- [Your assignment] Transcribe these records exactly, dropping every picture.

- [Data listing]
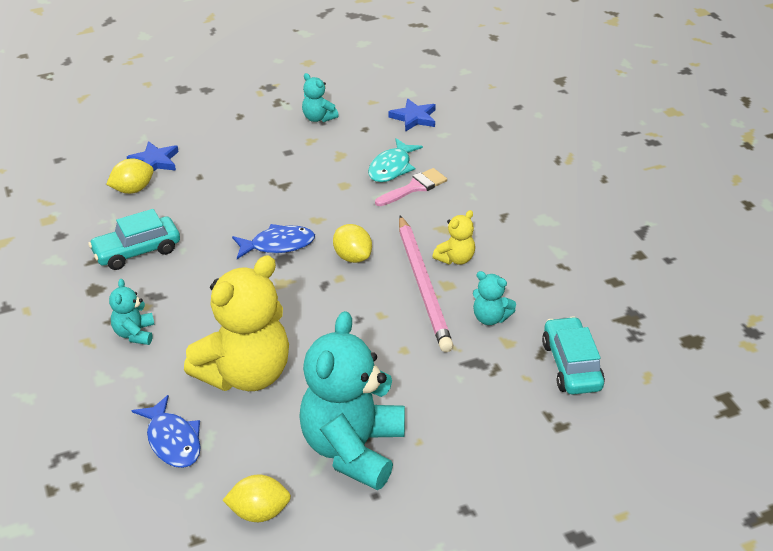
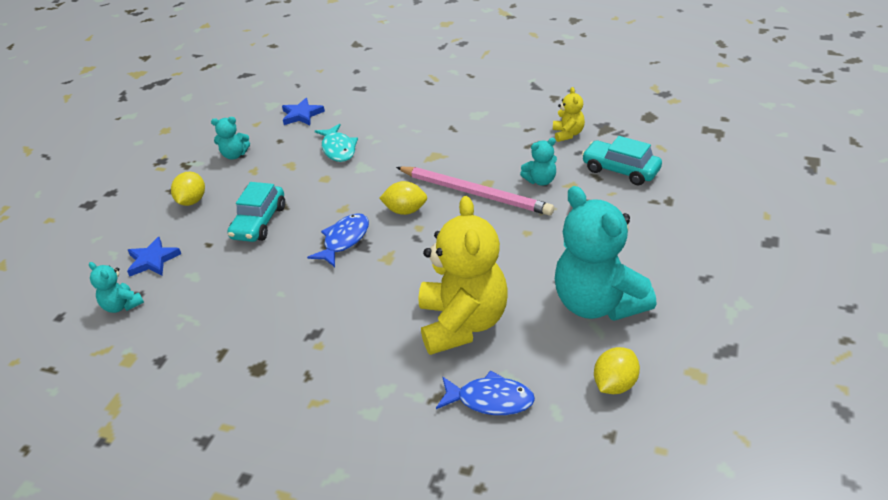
camera: 45 degrees left, 0 degrees up
(133, 190) = (168, 289): yellow lemon -> yellow lemon (192, 201)
(135, 334) = (343, 367): turquoise teddy bear -> turquoise teddy bear (122, 305)
(137, 251) = (246, 321): turquoise car -> turquoise car (259, 222)
(414, 187) = (373, 149): pink brush -> none
(455, 259) = (466, 167): yellow teddy bear -> yellow teddy bear (568, 134)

- [Your response]
camera: 45 degrees left, 0 degrees up
(133, 190) = (168, 289): yellow lemon -> yellow lemon (192, 201)
(135, 334) = (343, 367): turquoise teddy bear -> turquoise teddy bear (122, 305)
(137, 251) = (246, 321): turquoise car -> turquoise car (259, 222)
(414, 187) = (373, 149): pink brush -> none
(455, 259) = (466, 167): yellow teddy bear -> yellow teddy bear (568, 134)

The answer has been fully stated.